• ENTRIES SUPPLIED:

========================

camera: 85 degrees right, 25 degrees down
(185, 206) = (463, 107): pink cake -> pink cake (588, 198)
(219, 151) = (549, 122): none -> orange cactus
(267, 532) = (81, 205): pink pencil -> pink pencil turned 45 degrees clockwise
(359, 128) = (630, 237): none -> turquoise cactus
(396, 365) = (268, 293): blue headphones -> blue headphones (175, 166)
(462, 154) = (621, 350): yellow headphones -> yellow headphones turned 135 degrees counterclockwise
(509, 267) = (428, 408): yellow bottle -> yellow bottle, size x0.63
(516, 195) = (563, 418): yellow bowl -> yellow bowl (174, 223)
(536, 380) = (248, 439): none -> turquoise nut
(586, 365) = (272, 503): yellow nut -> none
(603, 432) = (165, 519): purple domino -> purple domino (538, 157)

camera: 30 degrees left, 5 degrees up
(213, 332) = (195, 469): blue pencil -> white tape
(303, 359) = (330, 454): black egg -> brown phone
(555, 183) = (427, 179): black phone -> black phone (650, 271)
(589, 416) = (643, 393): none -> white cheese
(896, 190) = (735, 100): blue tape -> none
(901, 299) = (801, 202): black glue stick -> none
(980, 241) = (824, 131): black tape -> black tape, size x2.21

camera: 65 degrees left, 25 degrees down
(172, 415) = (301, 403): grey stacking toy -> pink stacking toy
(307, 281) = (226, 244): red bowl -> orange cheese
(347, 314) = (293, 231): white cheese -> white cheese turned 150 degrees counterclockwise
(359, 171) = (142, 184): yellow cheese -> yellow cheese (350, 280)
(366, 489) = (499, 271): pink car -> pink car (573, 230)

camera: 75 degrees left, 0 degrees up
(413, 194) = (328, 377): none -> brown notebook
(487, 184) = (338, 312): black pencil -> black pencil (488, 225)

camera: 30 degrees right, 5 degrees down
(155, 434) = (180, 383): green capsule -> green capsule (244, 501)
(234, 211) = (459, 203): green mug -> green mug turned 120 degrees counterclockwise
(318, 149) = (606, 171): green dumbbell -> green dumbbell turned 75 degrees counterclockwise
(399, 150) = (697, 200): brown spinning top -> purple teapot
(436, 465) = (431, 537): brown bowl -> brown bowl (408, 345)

========================

• WHAT YOU SHOULD DO: Reproduce exactly the lines above from the line with "(185, 206) = (463, 107): pink" to the line with "(396, 365) = (268, 293): blue", including both, and add nothing.

• TASK SOLUTION:
(185, 206) = (463, 107): pink cake -> pink cake (588, 198)
(219, 151) = (549, 122): none -> orange cactus
(267, 532) = (81, 205): pink pencil -> pink pencil turned 45 degrees clockwise
(359, 128) = (630, 237): none -> turquoise cactus
(396, 365) = (268, 293): blue headphones -> blue headphones (175, 166)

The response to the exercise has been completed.